If pictures appear in the lines below, skip them and copy exactly the lines from the one containing "none -> pink brick A4:A5 level 1" through the one containing "none -> pink brick I4 level 2", and nothing else.

[RAW DATA]
────
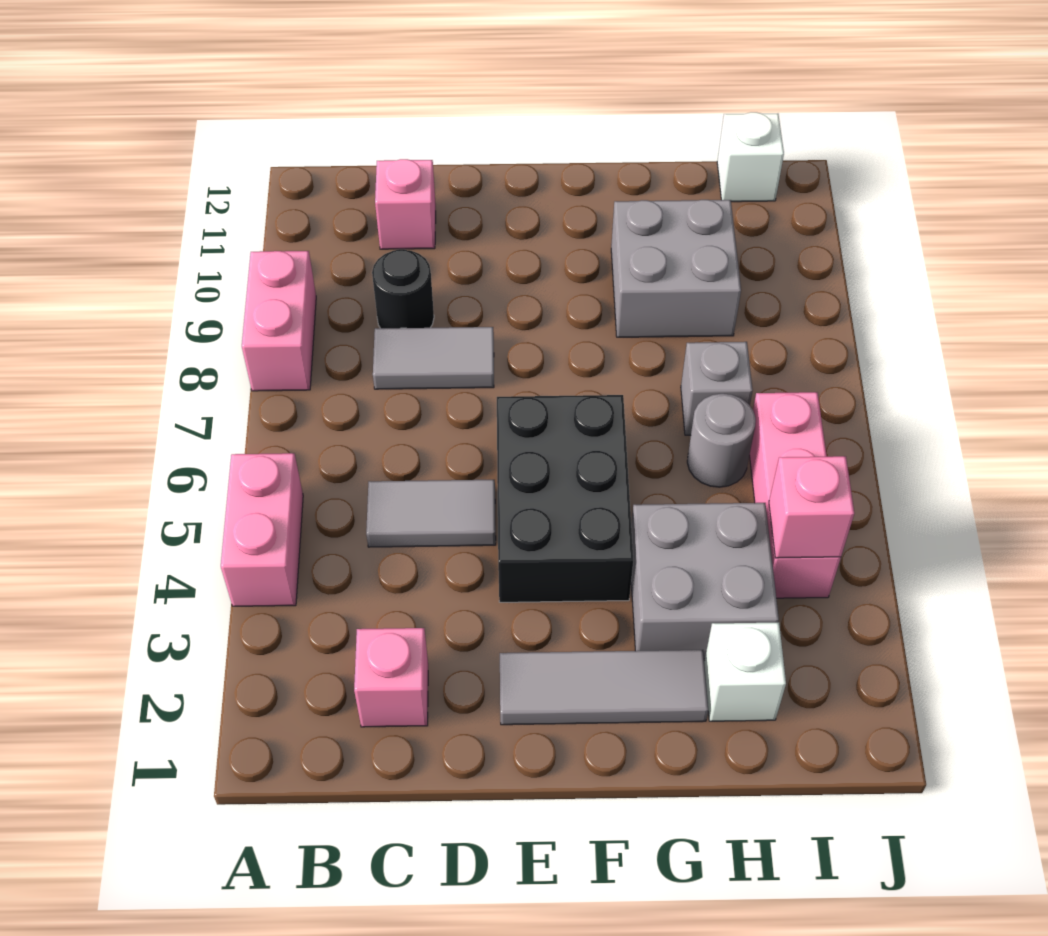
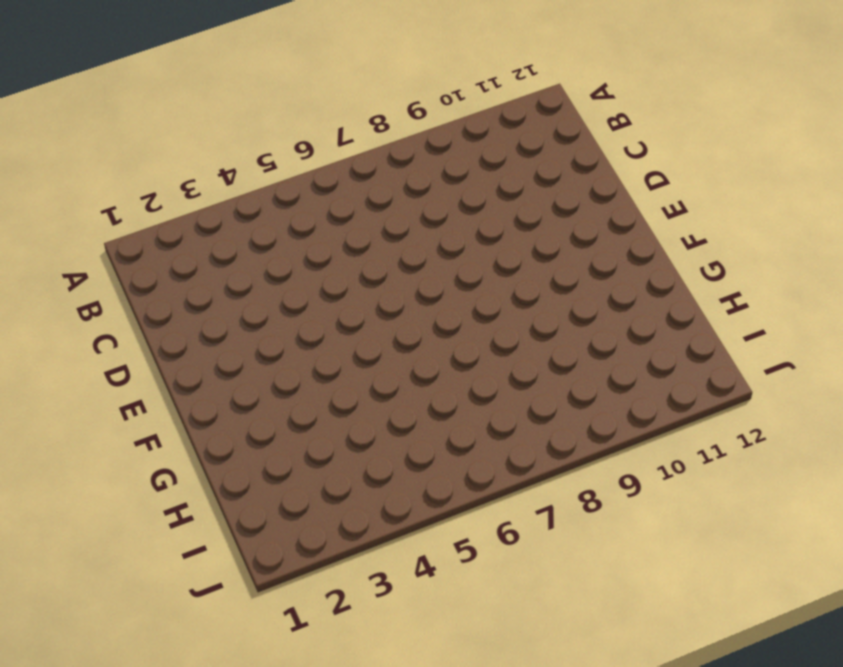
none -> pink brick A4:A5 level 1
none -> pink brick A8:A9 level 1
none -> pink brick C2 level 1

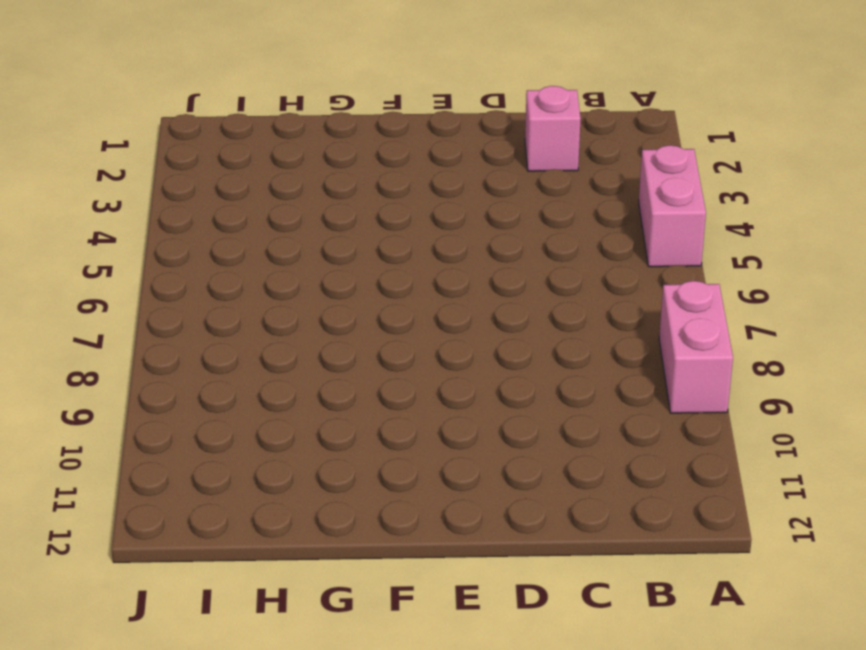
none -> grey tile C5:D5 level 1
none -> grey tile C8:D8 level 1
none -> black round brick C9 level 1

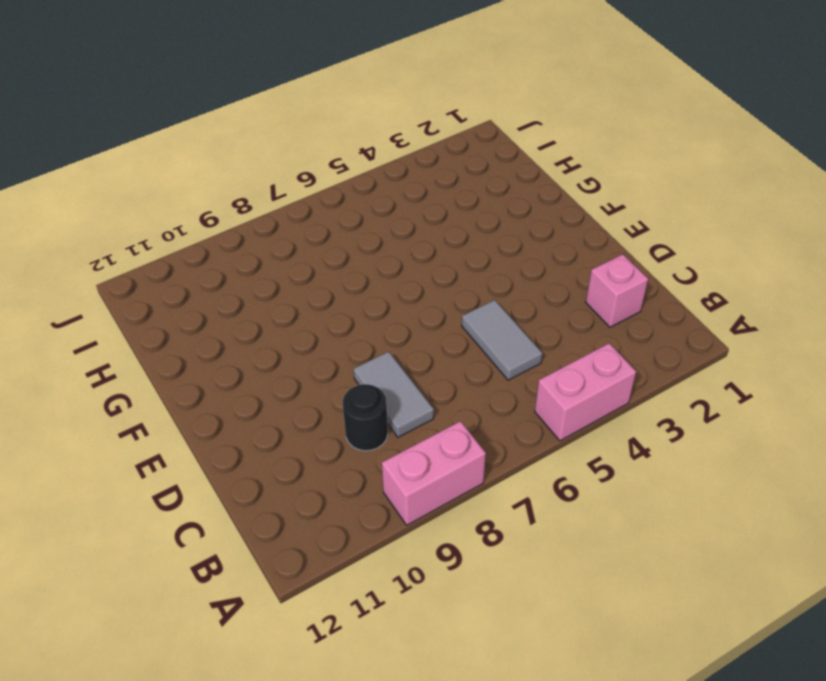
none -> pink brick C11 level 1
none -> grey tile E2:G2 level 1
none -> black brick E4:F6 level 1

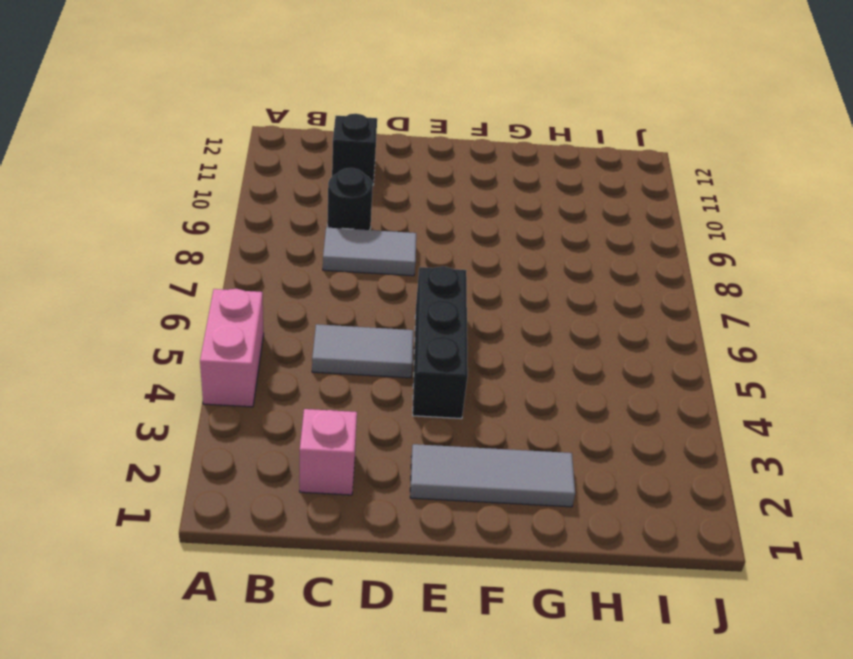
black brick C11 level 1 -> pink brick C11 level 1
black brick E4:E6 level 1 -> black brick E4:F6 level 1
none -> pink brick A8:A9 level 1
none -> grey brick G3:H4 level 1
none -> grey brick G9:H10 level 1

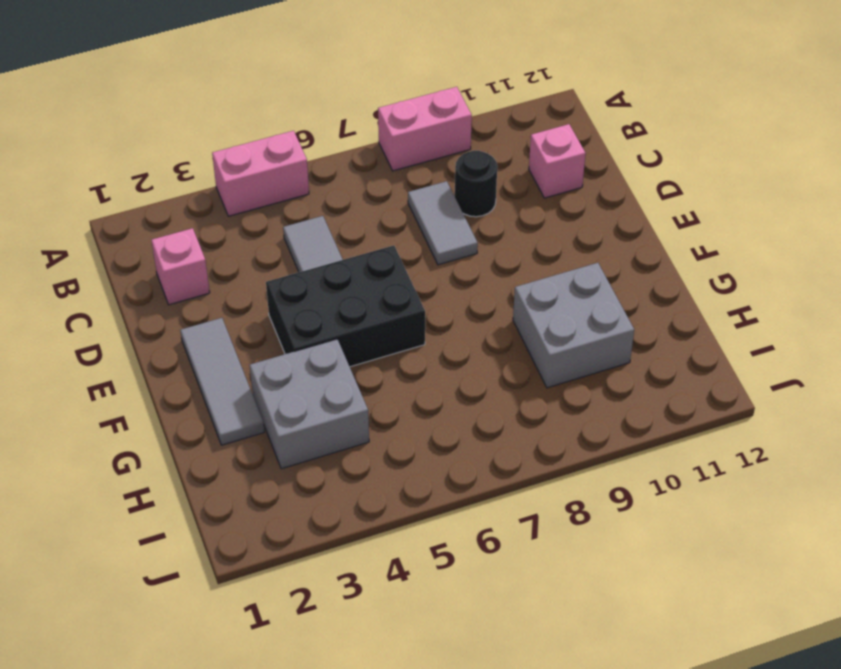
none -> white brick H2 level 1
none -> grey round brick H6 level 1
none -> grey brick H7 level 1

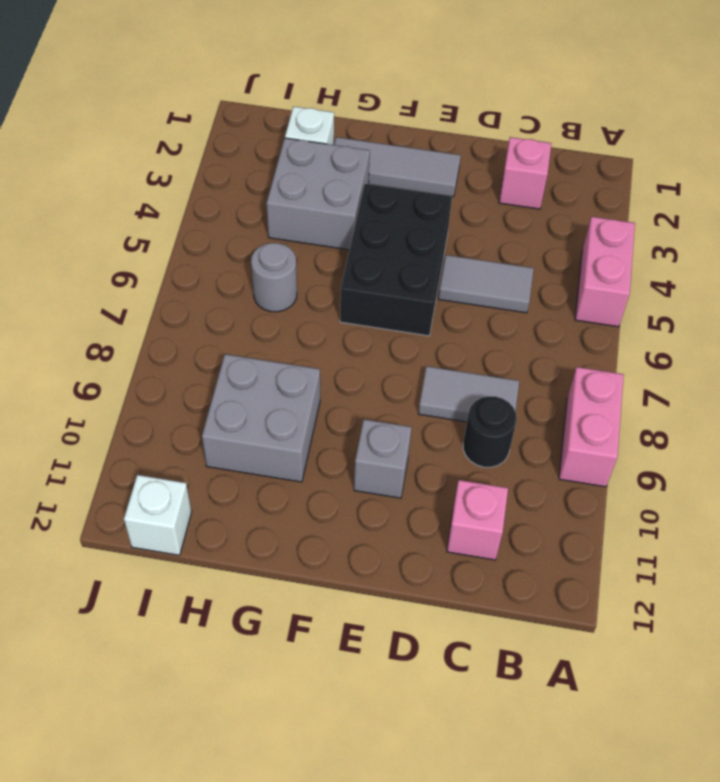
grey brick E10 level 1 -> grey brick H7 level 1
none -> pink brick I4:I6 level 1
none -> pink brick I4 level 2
────
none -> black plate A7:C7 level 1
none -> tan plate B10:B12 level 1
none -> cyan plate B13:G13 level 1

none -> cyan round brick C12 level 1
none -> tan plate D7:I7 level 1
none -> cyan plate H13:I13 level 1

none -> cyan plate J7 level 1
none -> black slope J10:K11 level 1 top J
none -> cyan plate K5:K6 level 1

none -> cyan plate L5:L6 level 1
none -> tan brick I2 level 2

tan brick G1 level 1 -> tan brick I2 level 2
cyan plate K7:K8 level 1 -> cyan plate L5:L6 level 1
────
[RESULT FOR THIS EXERCISE]
none -> pink brick A4:A5 level 1
none -> pink brick A8:A9 level 1
none -> pink brick C2 level 1

none -> grey tile C5:D5 level 1
none -> grey tile C8:D8 level 1
none -> black round brick C9 level 1

none -> pink brick C11 level 1
none -> grey tile E2:G2 level 1
none -> black brick E4:F6 level 1

black brick C11 level 1 -> pink brick C11 level 1
black brick E4:E6 level 1 -> black brick E4:F6 level 1
none -> pink brick A8:A9 level 1
none -> grey brick G3:H4 level 1
none -> grey brick G9:H10 level 1

none -> white brick H2 level 1
none -> grey round brick H6 level 1
none -> grey brick H7 level 1

grey brick E10 level 1 -> grey brick H7 level 1
none -> pink brick I4:I6 level 1
none -> pink brick I4 level 2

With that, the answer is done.